- **Assignment**
For each line of the data that includes the word "RFID", copy the line.

- **Provided material**
|---|

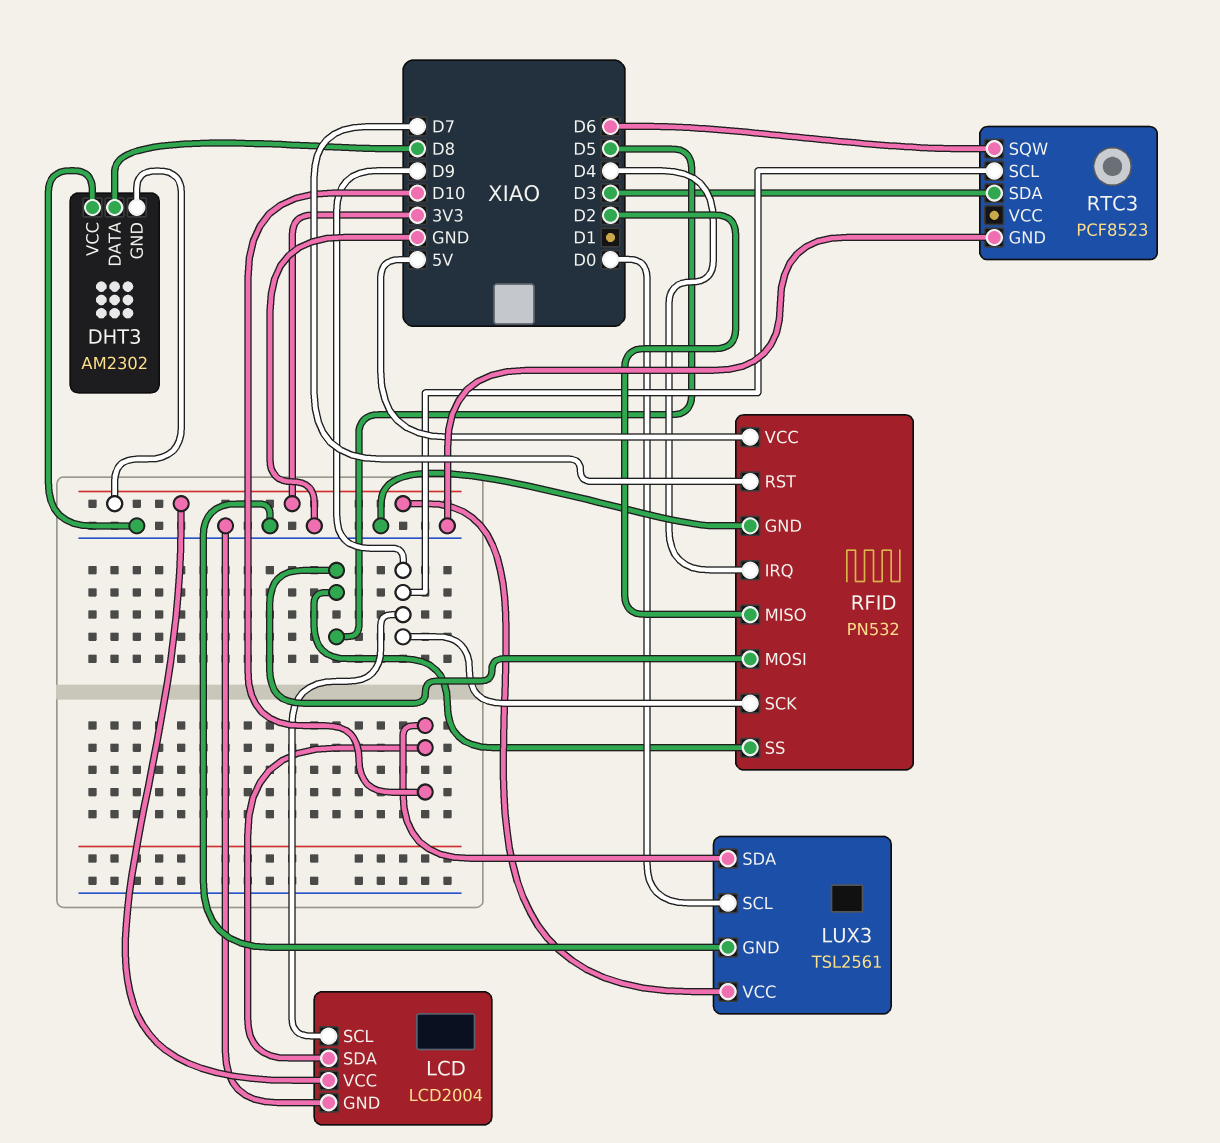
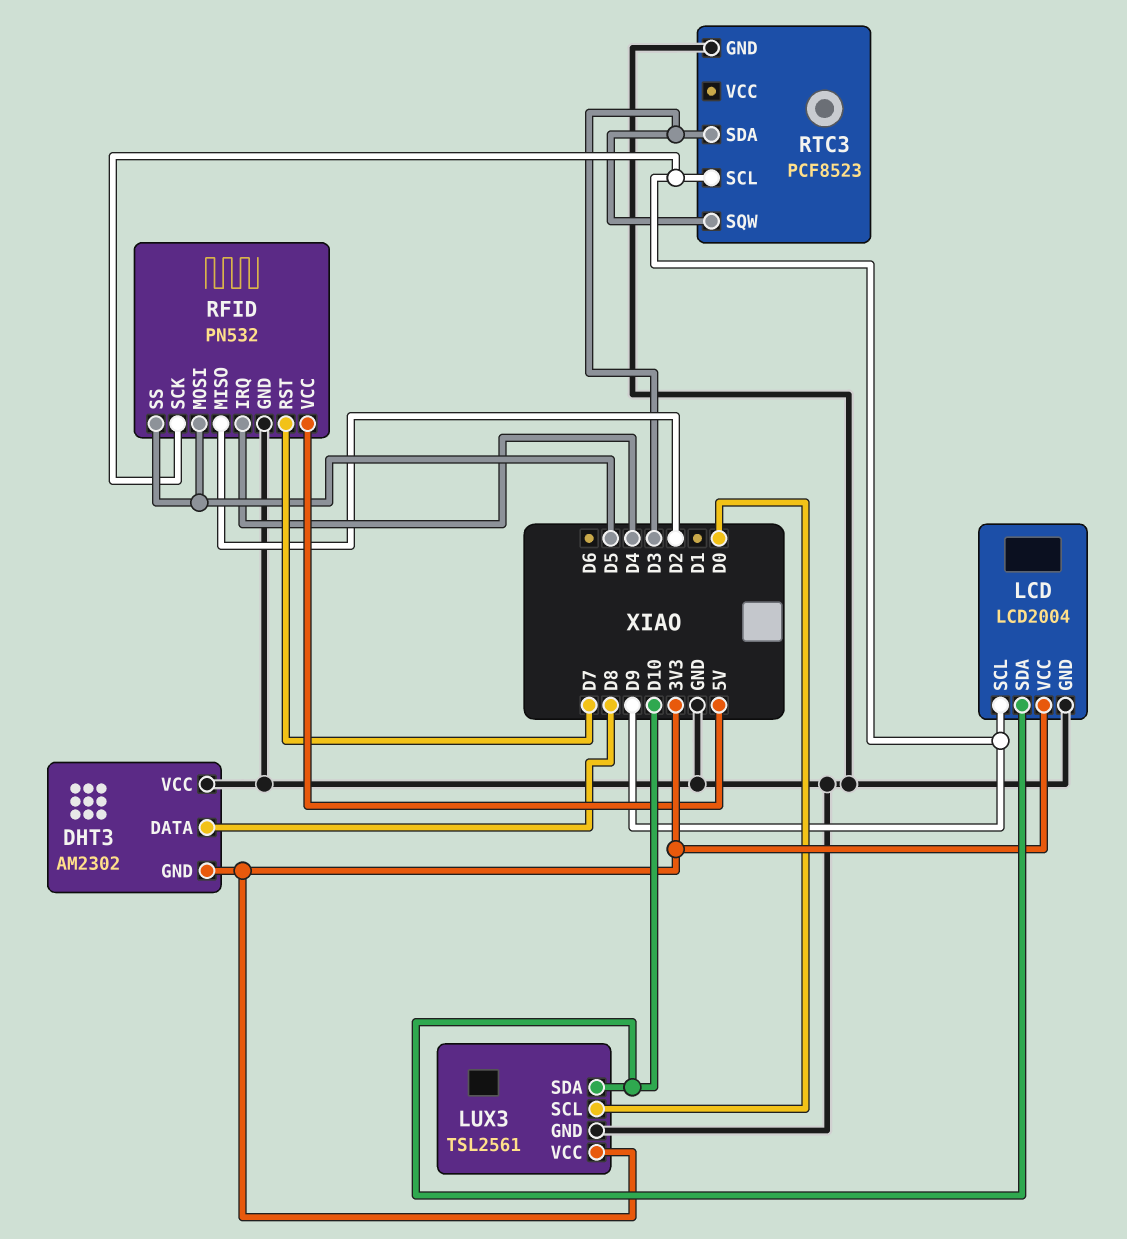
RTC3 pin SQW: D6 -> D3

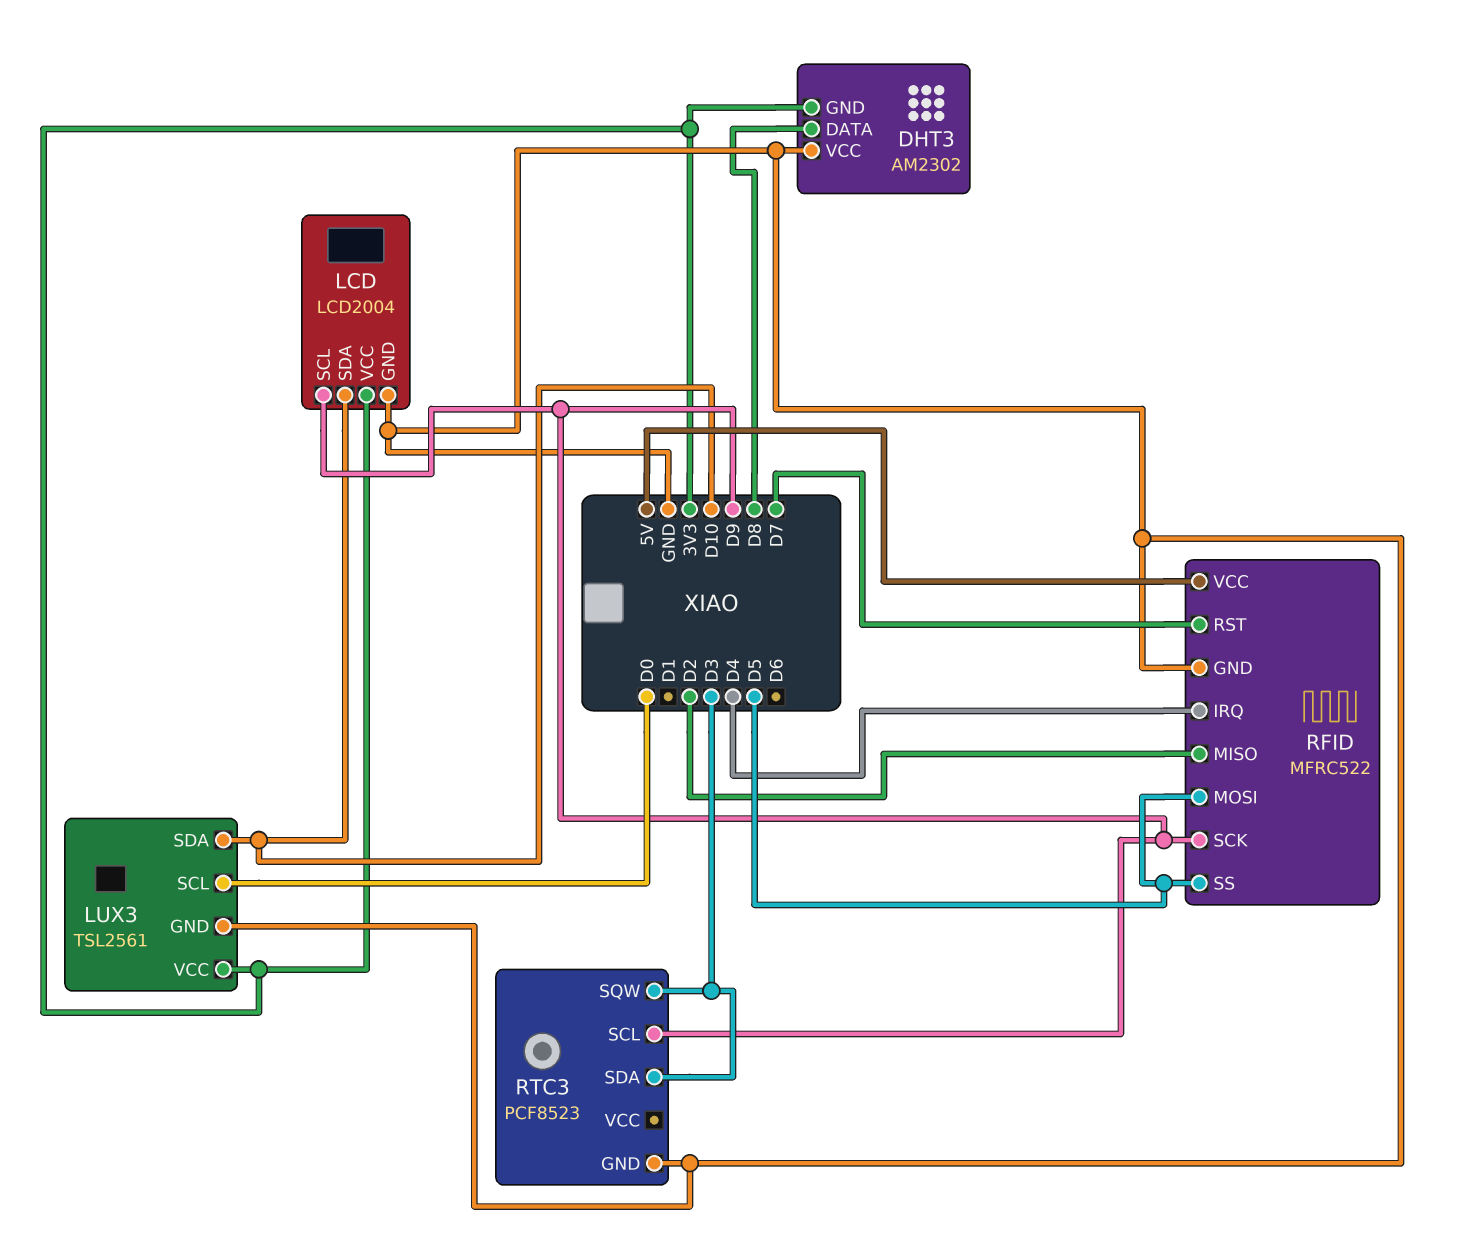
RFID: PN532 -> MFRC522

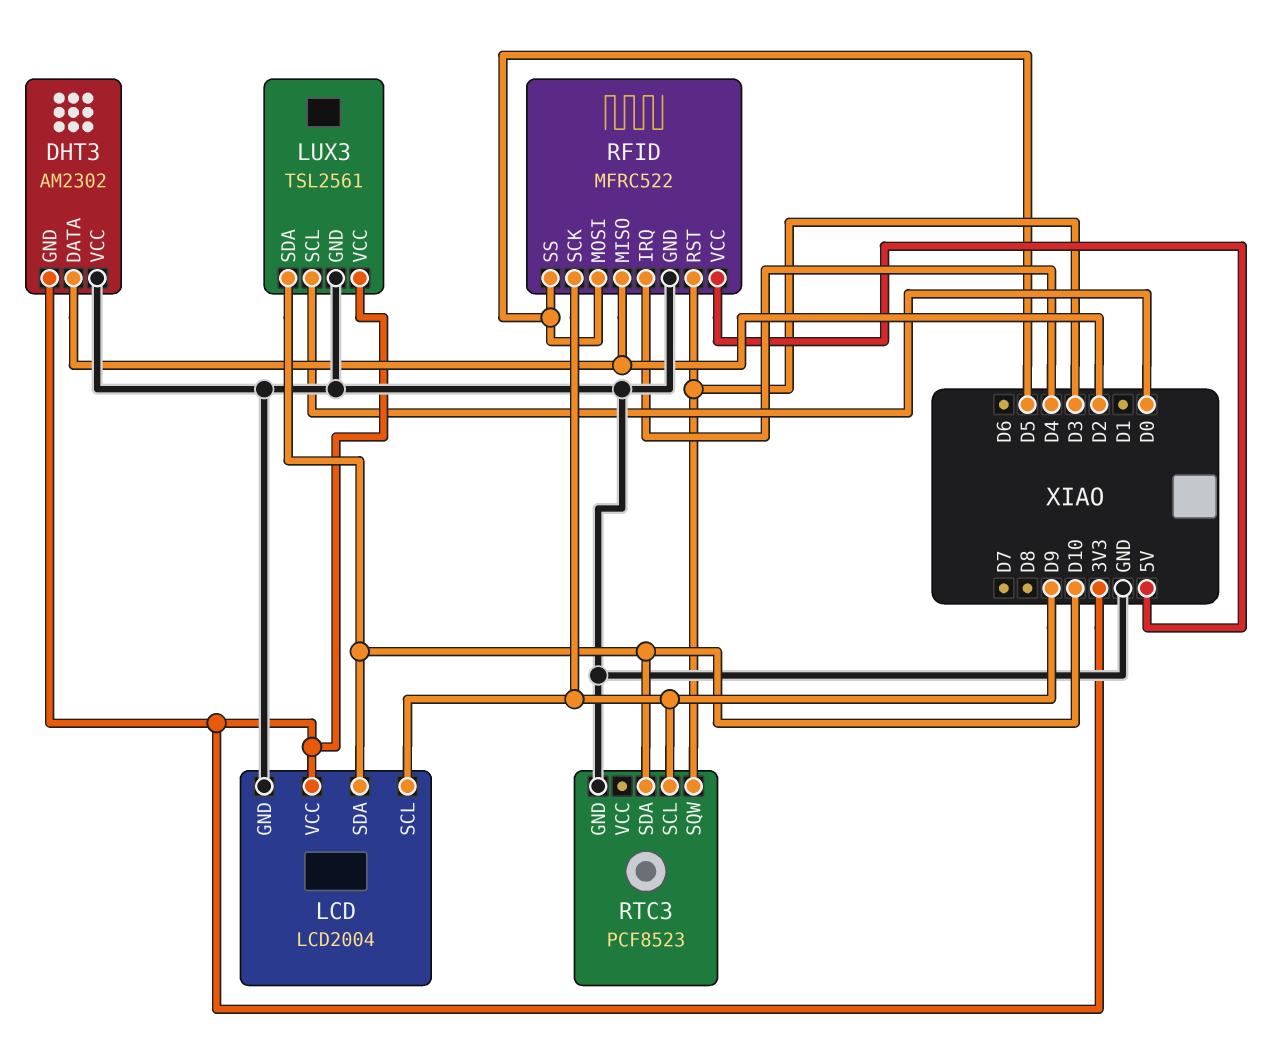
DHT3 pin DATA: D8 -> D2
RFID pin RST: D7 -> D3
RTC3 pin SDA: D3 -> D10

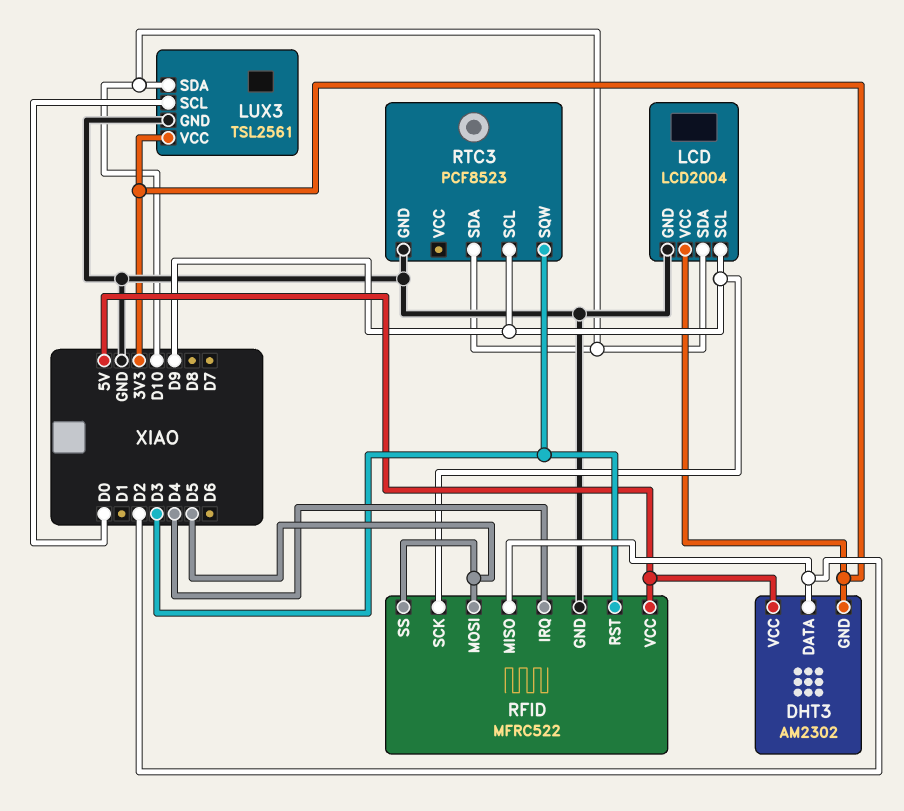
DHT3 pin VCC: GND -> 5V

|---|

- **Output below**
RFID: PN532 -> MFRC522
RFID pin RST: D7 -> D3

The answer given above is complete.